- Work to complete:
In the entries below, render everything from the line containing "Between white plastic" down to the line containing "Does white plastic" as a Markdown table with the columns Row and Line. Number each row and leave out blank lines.

- Records supplied:
──────────

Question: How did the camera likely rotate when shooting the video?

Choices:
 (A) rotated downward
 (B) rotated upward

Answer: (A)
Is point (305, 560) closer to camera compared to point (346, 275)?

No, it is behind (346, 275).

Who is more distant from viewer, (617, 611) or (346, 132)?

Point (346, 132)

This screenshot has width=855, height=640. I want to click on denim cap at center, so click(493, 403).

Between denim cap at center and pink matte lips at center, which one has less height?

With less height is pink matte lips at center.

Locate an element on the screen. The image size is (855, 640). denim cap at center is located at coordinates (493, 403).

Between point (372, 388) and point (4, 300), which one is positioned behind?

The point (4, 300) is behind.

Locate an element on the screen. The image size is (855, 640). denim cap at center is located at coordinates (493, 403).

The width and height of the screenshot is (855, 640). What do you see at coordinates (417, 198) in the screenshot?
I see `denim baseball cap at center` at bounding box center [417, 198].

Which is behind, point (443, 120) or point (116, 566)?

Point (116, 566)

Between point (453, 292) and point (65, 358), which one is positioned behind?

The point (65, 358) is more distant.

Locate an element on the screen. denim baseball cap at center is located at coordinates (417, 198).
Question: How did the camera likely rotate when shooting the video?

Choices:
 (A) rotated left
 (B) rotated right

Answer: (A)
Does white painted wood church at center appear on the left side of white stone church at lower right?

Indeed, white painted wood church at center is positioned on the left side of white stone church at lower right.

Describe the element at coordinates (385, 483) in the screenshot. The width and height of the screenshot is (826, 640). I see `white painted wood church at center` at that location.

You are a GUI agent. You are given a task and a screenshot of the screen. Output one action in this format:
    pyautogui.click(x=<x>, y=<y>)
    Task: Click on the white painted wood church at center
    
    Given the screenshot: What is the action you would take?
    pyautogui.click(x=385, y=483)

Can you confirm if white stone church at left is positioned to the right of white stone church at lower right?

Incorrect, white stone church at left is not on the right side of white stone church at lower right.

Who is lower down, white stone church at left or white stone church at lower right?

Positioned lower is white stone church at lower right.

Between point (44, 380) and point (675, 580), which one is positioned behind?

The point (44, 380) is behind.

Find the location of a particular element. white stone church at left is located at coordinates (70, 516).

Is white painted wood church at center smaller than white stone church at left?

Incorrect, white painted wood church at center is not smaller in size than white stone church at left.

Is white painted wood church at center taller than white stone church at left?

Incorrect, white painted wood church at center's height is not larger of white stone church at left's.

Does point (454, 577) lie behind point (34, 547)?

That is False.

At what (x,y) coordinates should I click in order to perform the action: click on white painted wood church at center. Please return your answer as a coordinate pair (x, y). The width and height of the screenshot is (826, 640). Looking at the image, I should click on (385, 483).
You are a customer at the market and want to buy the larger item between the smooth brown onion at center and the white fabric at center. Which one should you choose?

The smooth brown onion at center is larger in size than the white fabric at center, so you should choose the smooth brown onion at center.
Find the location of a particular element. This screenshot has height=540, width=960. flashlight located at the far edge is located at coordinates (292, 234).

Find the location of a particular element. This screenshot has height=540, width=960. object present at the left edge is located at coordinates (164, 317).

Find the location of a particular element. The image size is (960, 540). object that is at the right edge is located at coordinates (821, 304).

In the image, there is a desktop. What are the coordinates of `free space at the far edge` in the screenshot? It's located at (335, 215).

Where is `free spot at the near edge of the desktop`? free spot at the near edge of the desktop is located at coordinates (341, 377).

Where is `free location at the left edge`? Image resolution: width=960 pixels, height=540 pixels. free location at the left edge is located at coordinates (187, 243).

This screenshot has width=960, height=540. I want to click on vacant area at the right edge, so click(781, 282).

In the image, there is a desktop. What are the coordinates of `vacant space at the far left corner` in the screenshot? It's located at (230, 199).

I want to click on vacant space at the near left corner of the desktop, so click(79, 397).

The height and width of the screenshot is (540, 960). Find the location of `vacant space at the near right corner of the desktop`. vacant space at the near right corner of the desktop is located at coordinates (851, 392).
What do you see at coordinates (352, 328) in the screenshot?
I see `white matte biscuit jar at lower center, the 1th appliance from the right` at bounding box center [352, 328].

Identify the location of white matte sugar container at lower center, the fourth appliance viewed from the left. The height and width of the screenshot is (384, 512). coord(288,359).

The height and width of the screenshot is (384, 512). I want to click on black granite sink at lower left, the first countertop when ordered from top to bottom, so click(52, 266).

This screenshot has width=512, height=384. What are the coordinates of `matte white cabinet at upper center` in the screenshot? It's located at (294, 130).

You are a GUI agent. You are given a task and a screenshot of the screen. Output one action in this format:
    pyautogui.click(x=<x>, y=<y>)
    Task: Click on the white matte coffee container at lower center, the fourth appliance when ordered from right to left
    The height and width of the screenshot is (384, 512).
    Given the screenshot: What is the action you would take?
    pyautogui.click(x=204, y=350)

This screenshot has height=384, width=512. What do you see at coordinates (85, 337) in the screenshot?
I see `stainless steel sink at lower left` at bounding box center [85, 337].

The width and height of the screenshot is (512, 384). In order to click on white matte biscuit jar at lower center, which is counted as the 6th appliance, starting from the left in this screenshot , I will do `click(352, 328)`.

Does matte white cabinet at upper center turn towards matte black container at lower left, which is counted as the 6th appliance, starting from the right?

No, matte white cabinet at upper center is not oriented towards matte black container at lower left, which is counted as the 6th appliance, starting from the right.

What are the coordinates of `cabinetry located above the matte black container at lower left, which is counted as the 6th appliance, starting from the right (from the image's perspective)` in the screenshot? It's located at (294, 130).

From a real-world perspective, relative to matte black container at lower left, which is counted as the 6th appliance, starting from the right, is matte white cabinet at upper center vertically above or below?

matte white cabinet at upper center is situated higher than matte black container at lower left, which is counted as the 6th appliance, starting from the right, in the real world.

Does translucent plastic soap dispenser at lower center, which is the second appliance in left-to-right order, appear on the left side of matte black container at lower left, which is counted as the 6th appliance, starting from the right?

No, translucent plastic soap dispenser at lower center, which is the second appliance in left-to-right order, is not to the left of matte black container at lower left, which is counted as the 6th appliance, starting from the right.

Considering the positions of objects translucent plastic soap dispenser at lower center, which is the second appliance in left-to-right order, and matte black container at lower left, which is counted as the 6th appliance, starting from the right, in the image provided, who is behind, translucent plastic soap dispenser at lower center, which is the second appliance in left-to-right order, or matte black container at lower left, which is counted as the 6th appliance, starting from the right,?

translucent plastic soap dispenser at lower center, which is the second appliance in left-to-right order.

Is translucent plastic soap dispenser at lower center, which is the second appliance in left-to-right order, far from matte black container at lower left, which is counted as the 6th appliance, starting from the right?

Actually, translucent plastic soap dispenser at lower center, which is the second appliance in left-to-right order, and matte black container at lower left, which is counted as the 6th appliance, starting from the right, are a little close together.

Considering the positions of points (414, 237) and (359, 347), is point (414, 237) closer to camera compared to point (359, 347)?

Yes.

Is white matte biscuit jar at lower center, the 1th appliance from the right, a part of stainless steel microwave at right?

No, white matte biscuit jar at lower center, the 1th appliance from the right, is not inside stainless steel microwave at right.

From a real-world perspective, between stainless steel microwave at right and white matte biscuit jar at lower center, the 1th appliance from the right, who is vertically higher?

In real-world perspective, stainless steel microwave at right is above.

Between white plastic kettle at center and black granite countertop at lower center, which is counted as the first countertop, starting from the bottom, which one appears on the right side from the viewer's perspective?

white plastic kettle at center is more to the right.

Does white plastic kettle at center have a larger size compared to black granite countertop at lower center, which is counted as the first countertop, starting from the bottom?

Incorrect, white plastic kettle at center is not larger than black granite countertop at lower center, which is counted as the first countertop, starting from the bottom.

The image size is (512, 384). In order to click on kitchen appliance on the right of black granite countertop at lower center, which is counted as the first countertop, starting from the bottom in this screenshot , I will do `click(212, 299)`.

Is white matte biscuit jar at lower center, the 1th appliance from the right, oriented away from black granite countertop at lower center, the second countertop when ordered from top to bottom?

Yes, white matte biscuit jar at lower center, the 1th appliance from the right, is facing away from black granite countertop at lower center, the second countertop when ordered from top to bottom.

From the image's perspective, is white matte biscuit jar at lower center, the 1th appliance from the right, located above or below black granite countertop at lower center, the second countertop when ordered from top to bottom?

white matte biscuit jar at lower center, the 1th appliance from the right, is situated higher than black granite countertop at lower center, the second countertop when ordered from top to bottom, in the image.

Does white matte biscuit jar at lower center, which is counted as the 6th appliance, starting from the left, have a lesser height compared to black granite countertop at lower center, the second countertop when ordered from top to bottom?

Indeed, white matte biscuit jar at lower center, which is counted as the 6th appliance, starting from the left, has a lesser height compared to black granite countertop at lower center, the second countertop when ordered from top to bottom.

──────────

- Finished task:
| Row | Line |
|---|---|
| 1 | Between white plastic kettle at center and black granite countertop at lower center, which is counted as the first countertop, starting from the bottom, which one appears on the right side from the viewer's perspective? |
| 2 | white plastic kettle at center is more to the right. |
| 3 | Does white plastic kettle at center have a larger size compared to black granite countertop at lower center, which is counted as the first countertop, starting from the bottom? |